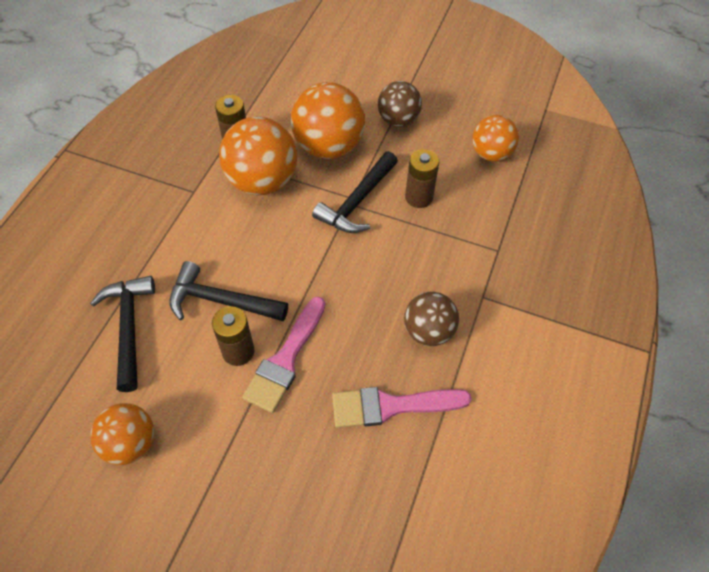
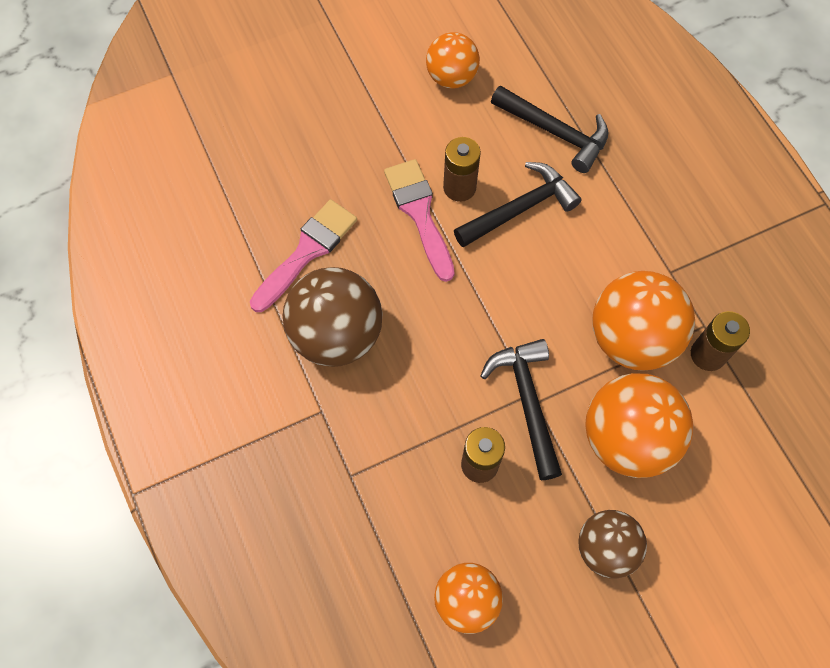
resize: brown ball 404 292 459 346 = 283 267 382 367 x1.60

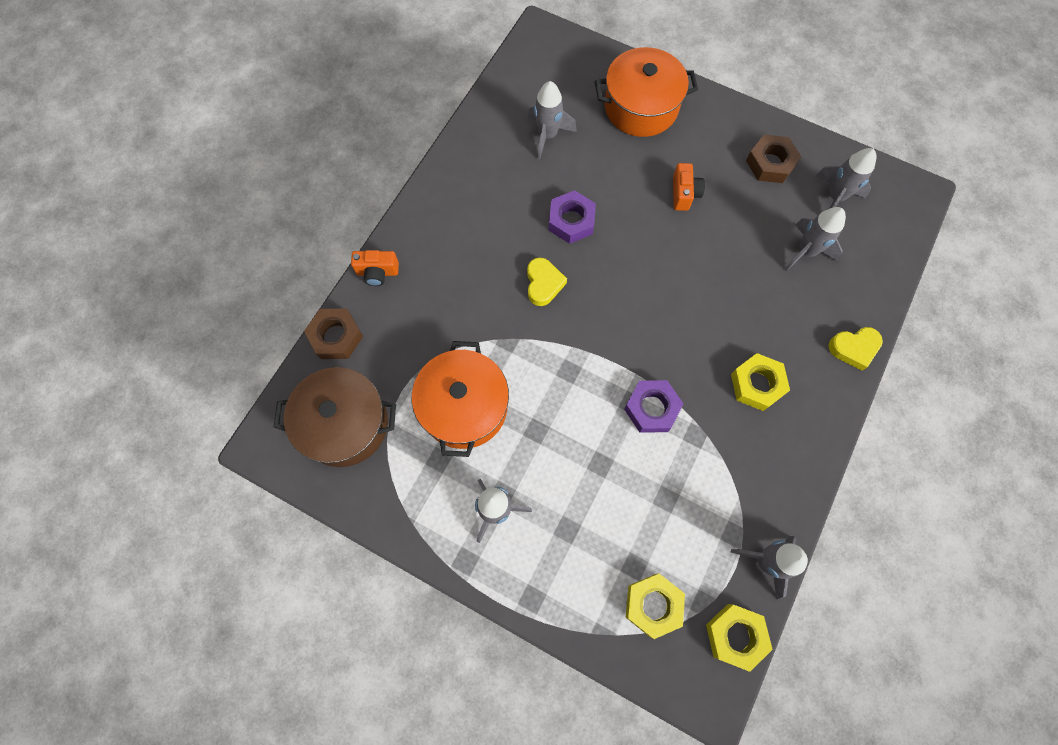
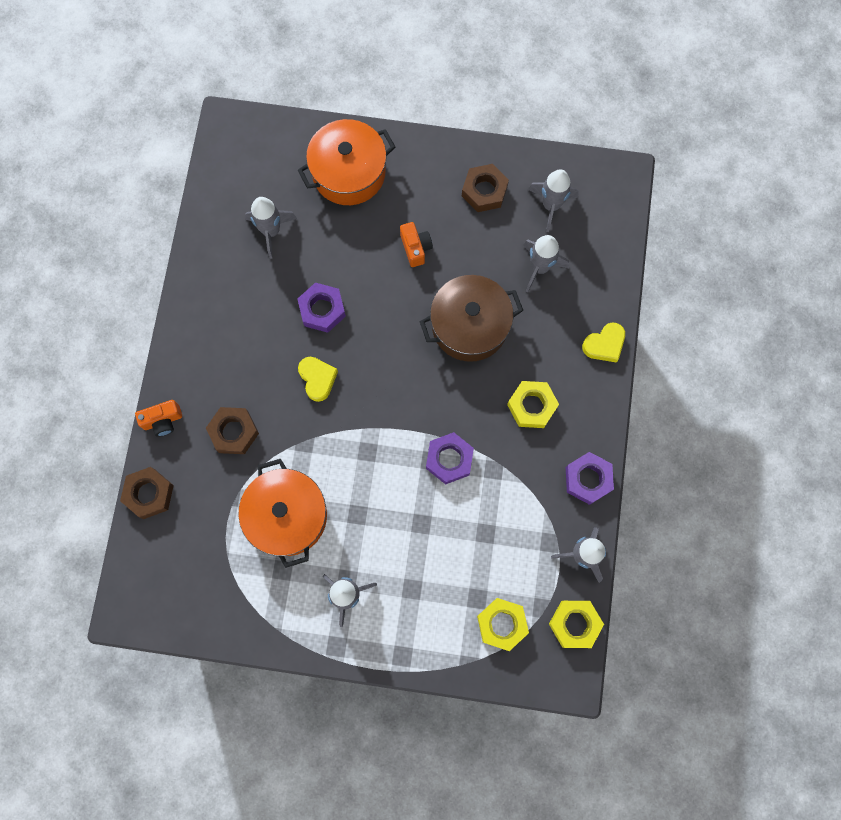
insert: brown nut 206 407 259 454; purple nut 566 452 614 505
move: brown pot 273 367 396 467 to 420 275 523 362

## Exercise details
Write the material above out again exactly as it reads, but don't carry over the pictures.

## Written response
resize: brown ball 404 292 459 346 = 283 267 382 367 x1.60

insert: brown nut 206 407 259 454; purple nut 566 452 614 505
move: brown pot 273 367 396 467 to 420 275 523 362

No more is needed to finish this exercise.